(Coordinate-based object records)
BEGIN

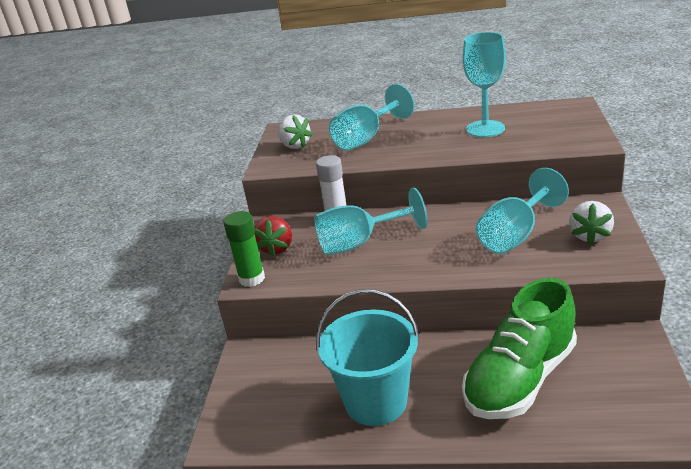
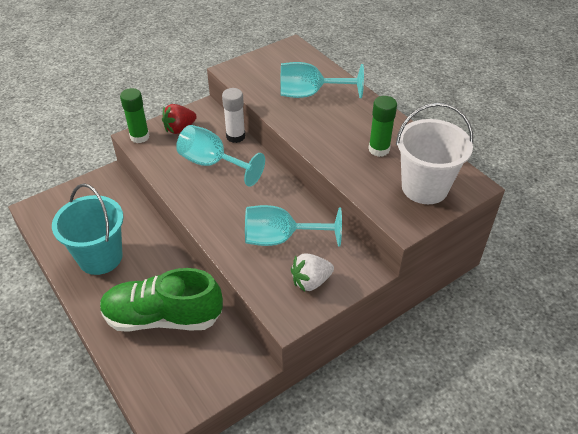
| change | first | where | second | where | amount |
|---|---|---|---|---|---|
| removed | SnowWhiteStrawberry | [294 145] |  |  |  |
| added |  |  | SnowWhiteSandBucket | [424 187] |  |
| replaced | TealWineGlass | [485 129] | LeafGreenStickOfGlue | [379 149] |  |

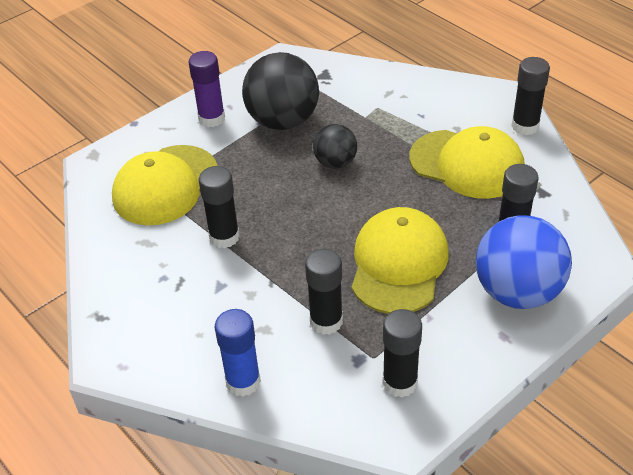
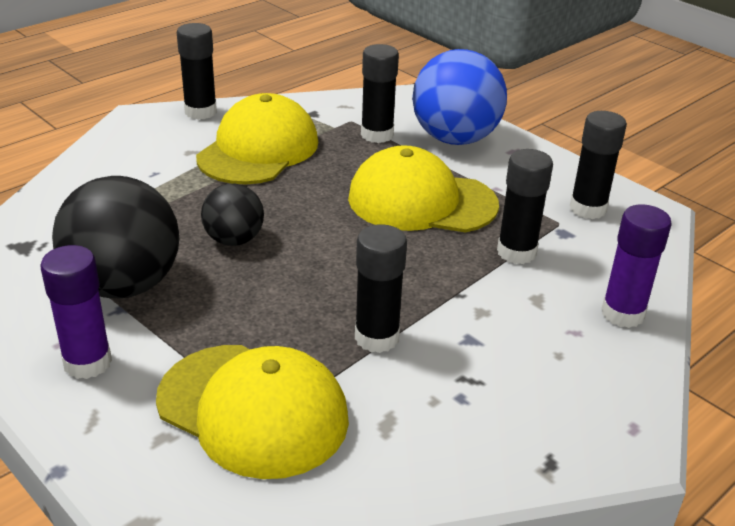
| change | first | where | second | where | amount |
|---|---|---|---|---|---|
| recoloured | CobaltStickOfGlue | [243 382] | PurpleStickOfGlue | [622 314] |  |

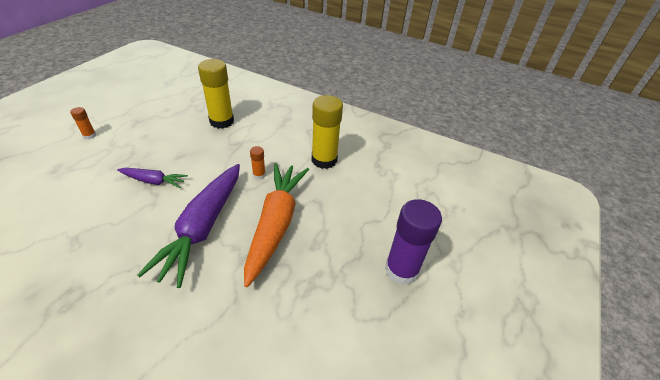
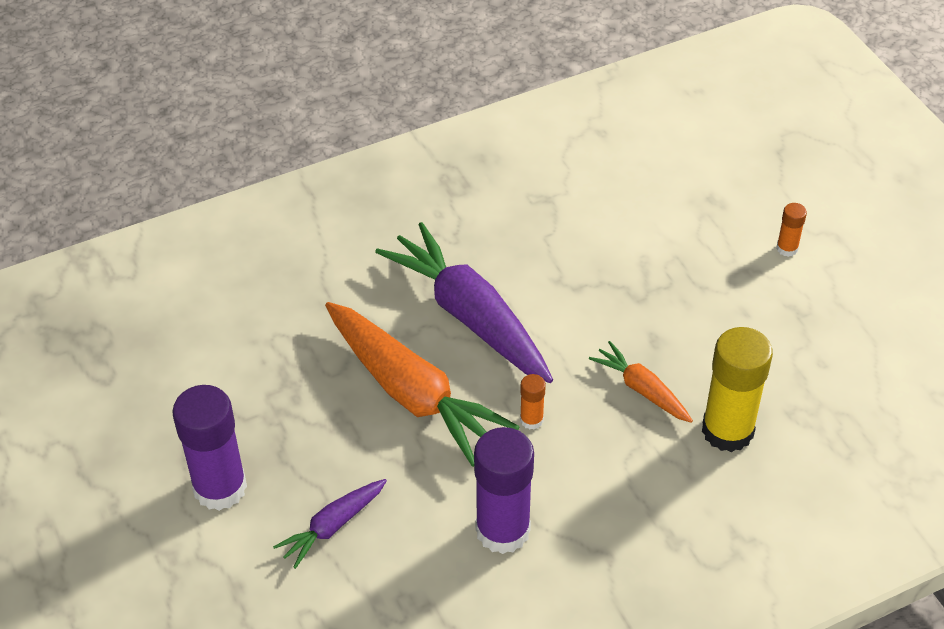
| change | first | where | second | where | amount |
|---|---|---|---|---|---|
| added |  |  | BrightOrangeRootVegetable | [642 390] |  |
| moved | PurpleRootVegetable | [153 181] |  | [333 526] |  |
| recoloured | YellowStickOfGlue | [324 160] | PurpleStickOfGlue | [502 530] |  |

END

• Instructions for the task
Starting with the first line of the data, transcribe every line exactly through the one containing "moved | PurpleRootVegetable". No pictures go in.

• Answer
| change | first | where | second | where | amount |
|---|---|---|---|---|---|
| removed | SnowWhiteStrawberry | [294 145] |  |  |  |
| added |  |  | SnowWhiteSandBucket | [424 187] |  |
| replaced | TealWineGlass | [485 129] | LeafGreenStickOfGlue | [379 149] |  |

| change | first | where | second | where | amount |
|---|---|---|---|---|---|
| recoloured | CobaltStickOfGlue | [243 382] | PurpleStickOfGlue | [622 314] |  |

| change | first | where | second | where | amount |
|---|---|---|---|---|---|
| added |  |  | BrightOrangeRootVegetable | [642 390] |  |
| moved | PurpleRootVegetable | [153 181] |  | [333 526] |  |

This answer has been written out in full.